**Work instructions:** Each line below should be retyped exactly, with no pictures.

**Study material:**
* * * * * * * * *

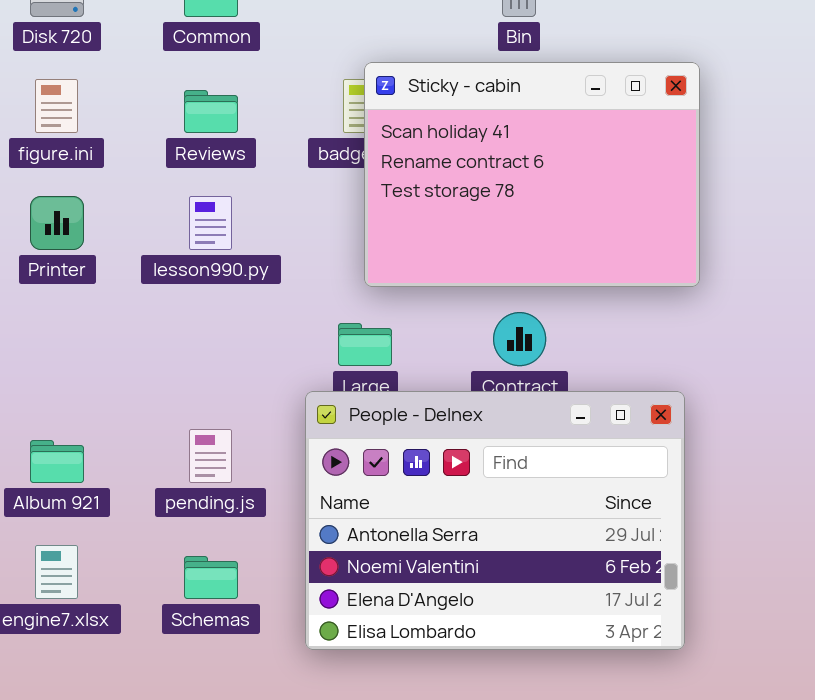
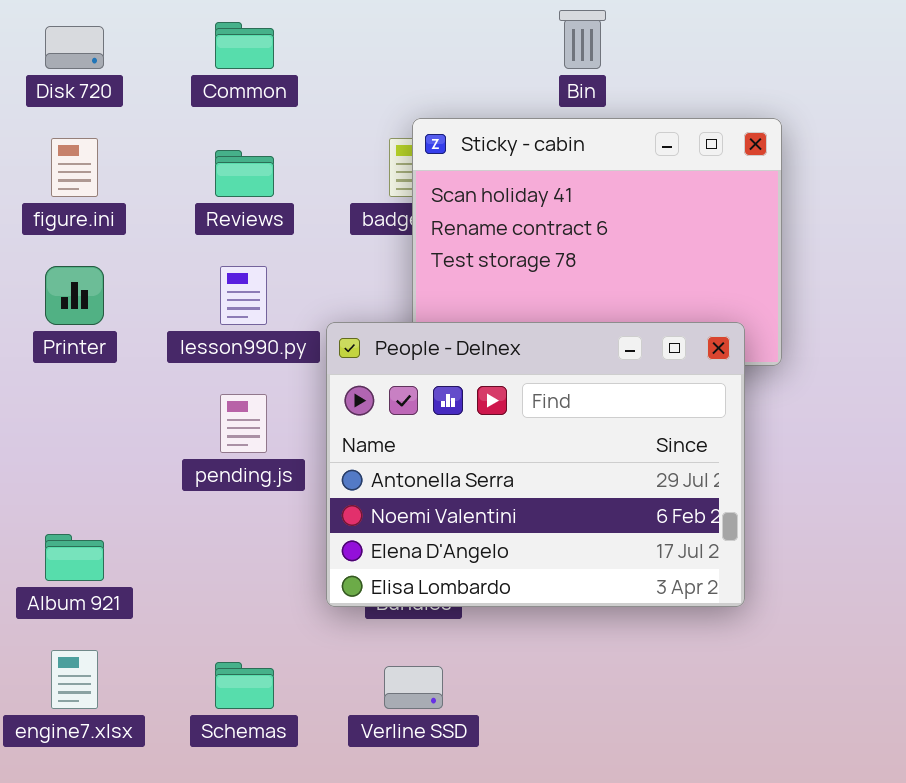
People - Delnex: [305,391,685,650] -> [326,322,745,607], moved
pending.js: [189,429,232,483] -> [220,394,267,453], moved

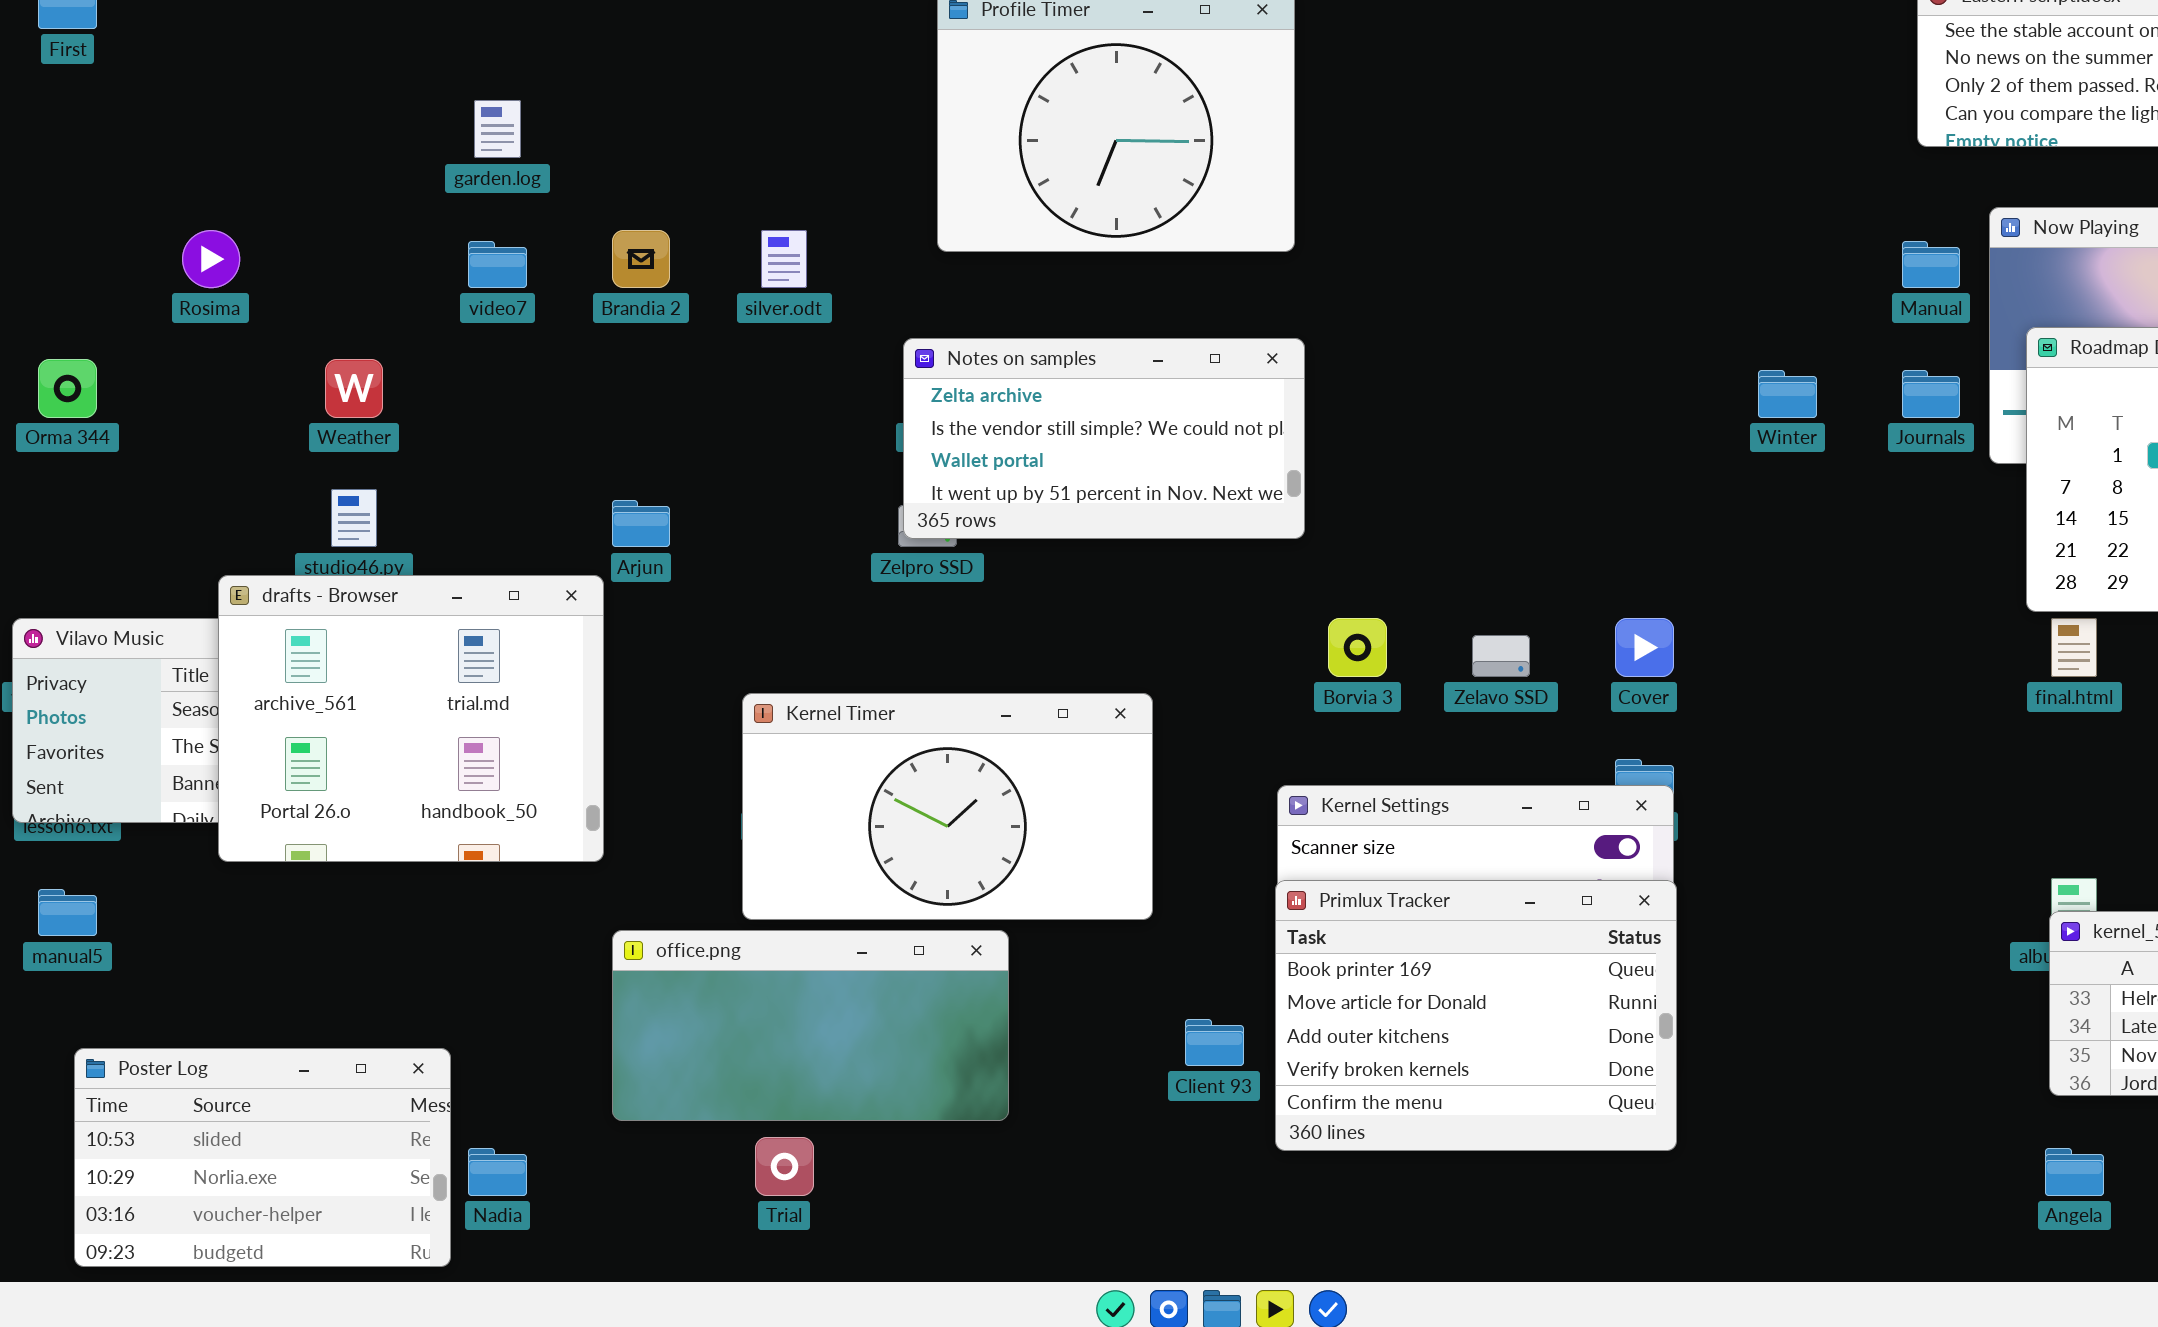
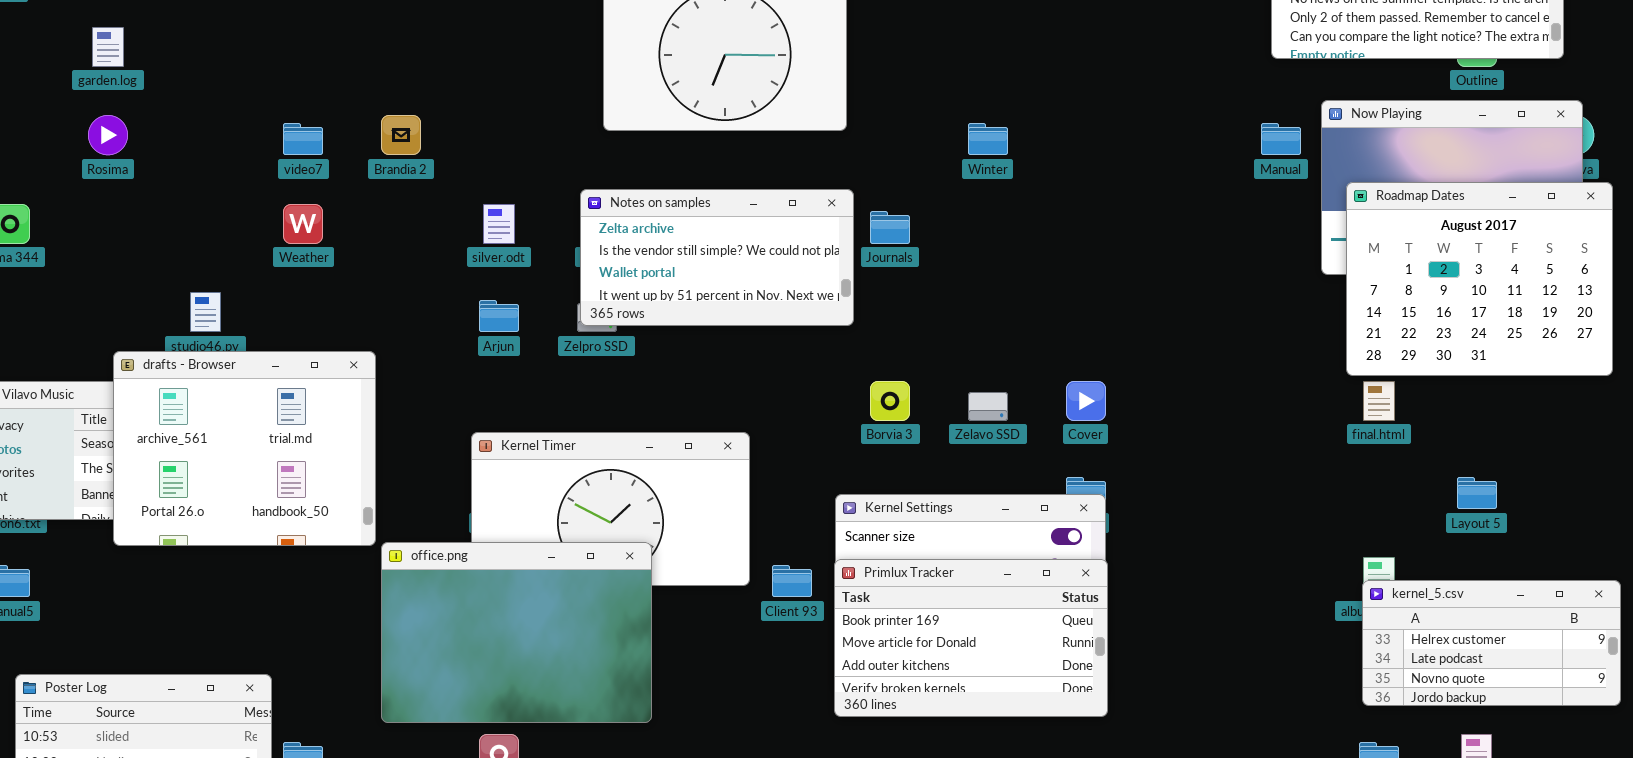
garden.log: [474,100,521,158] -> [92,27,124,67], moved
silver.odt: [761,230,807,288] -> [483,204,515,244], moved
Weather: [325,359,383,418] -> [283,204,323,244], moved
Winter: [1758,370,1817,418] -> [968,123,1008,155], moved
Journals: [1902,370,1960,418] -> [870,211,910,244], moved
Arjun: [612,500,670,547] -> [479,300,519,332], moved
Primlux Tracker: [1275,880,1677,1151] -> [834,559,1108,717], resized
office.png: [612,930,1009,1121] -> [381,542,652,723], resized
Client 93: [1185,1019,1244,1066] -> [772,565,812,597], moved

* * * * * * * * *

**Output below:**
People - Delnex: [305,391,685,650] -> [326,322,745,607], moved
pending.js: [189,429,232,483] -> [220,394,267,453], moved

garden.log: [474,100,521,158] -> [92,27,124,67], moved
silver.odt: [761,230,807,288] -> [483,204,515,244], moved
Weather: [325,359,383,418] -> [283,204,323,244], moved
Winter: [1758,370,1817,418] -> [968,123,1008,155], moved
Journals: [1902,370,1960,418] -> [870,211,910,244], moved
Arjun: [612,500,670,547] -> [479,300,519,332], moved
Primlux Tracker: [1275,880,1677,1151] -> [834,559,1108,717], resized
office.png: [612,930,1009,1121] -> [381,542,652,723], resized
Client 93: [1185,1019,1244,1066] -> [772,565,812,597], moved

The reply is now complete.